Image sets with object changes
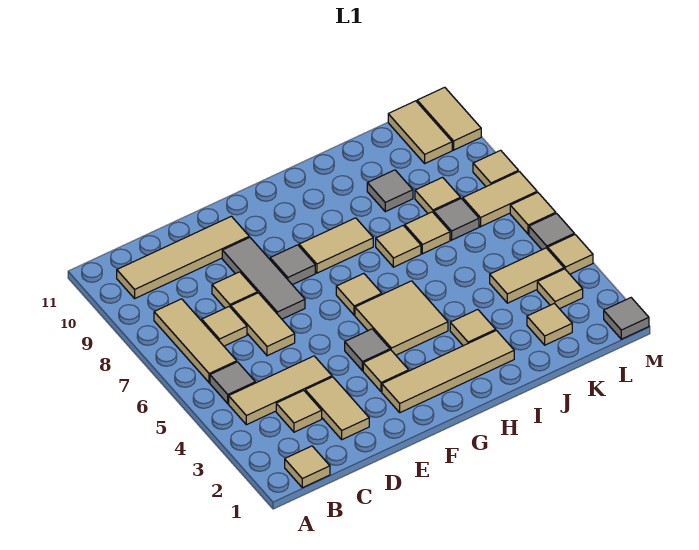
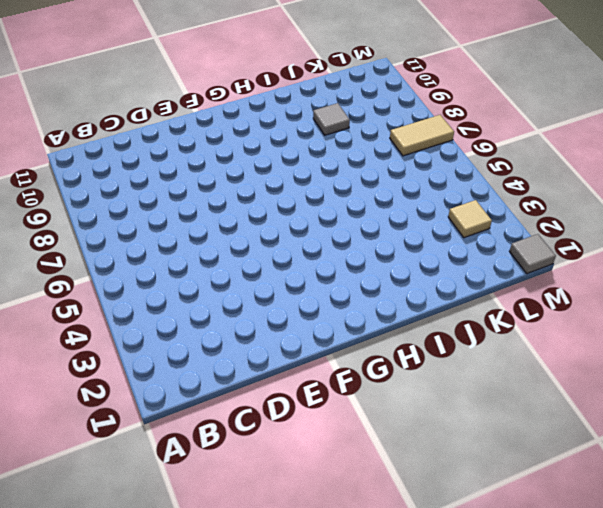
none -> tan tile B1 level 1
none -> tan tile B4:D4 level 1
none -> grey tile B5 level 1
none -> tan tile B6:B8 level 1

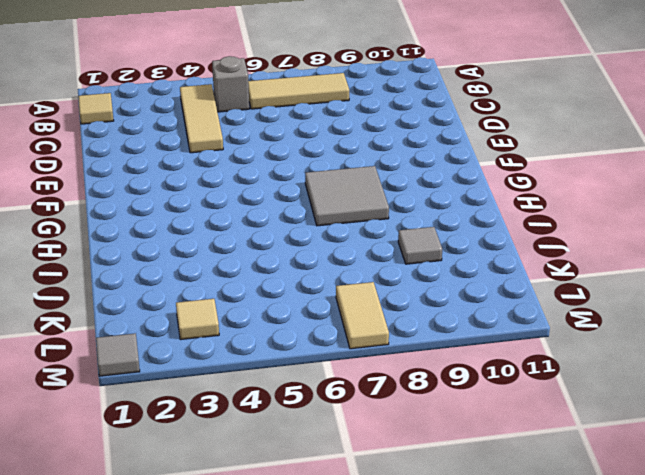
grey brick B5 level 1 -> grey tile B5 level 1
grey tile G7:H8 level 1 -> tan tile G8:H8 level 1
none -> tan tile B10:E10 level 1
none -> tan tile C3 level 1
none -> tan tile C7 level 1
none -> tan tile D2:D3 level 1

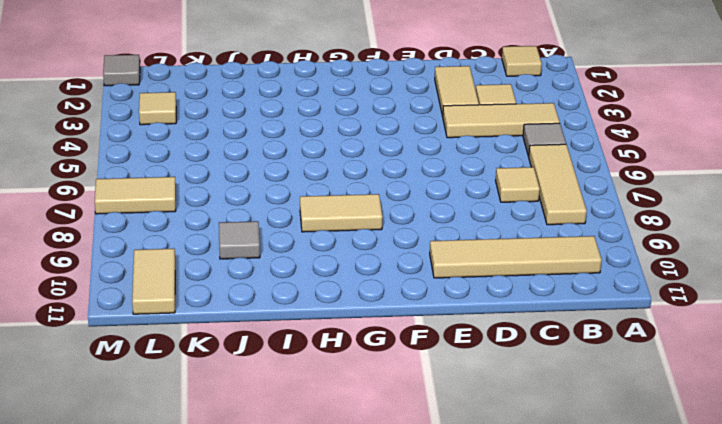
none -> tan tile D6:D7 level 1
none -> tan tile D8 level 1
none -> grey tile E7:E9 level 1
none -> tan tile F2:I2 level 1

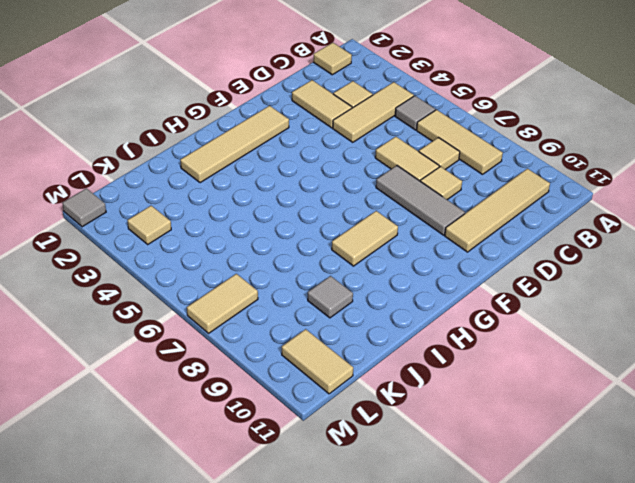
none -> tan tile F3 level 1
none -> grey tile F4 level 1
none -> grey tile F8 level 1
none -> tan tile G4:H5 level 1

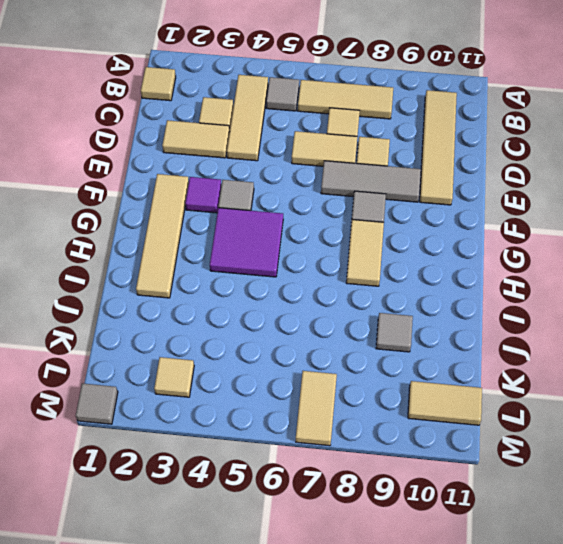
purple tile F3 level 1 -> tan tile F3 level 1
purple tile G4:H5 level 1 -> tan tile G4:H5 level 1
none -> tan tile G6 level 1
none -> tan tile I3 level 1
none -> tan tile I7 level 1
none -> tan tile J7 level 1

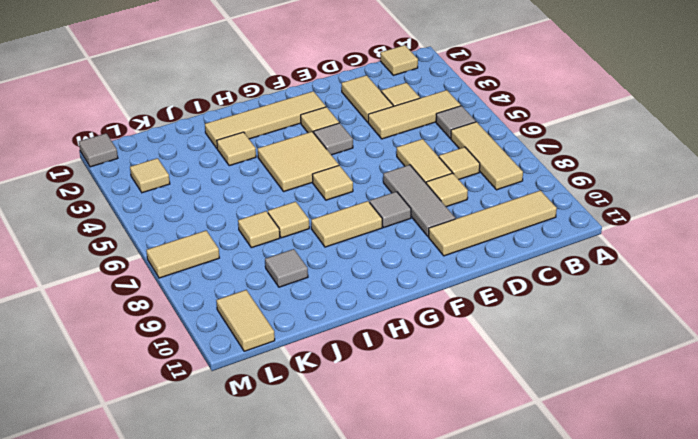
none -> tan tile K2 level 1
none -> tan tile K4:L4 level 1
none -> grey tile K7 level 1
none -> tan tile K8 level 1

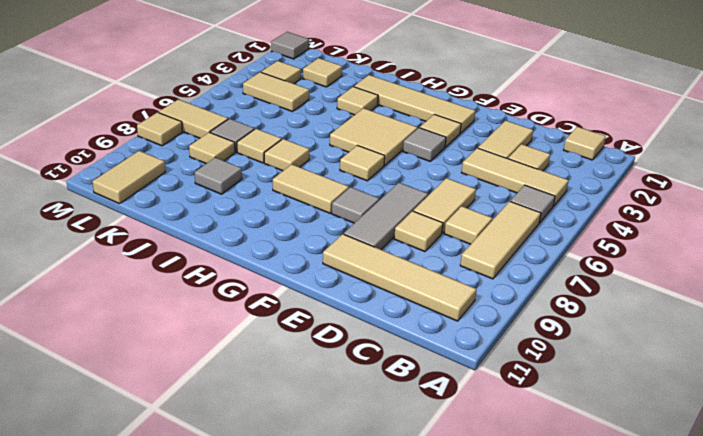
none -> tan tile M4 level 1
none -> grey tile M5 level 1
none -> tan tile M6 level 1
none -> tan tile M10:M11 level 1

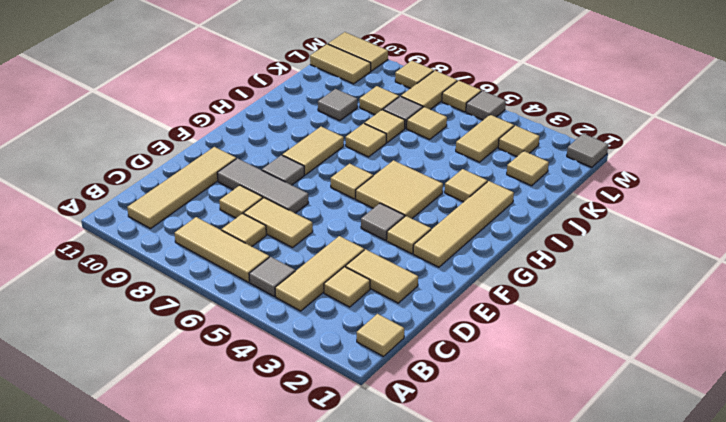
tan tile K6 level 1 -> tan tile M4 level 1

The problem:
Exactly the lines from the start of the entries above through the line with "none -> grey tile E7:E9 level 1" should be reproduced, and nothing else; drop the pictures.

The answer:
none -> tan tile B1 level 1
none -> tan tile B4:D4 level 1
none -> grey tile B5 level 1
none -> tan tile B6:B8 level 1

grey brick B5 level 1 -> grey tile B5 level 1
grey tile G7:H8 level 1 -> tan tile G8:H8 level 1
none -> tan tile B10:E10 level 1
none -> tan tile C3 level 1
none -> tan tile C7 level 1
none -> tan tile D2:D3 level 1

none -> tan tile D6:D7 level 1
none -> tan tile D8 level 1
none -> grey tile E7:E9 level 1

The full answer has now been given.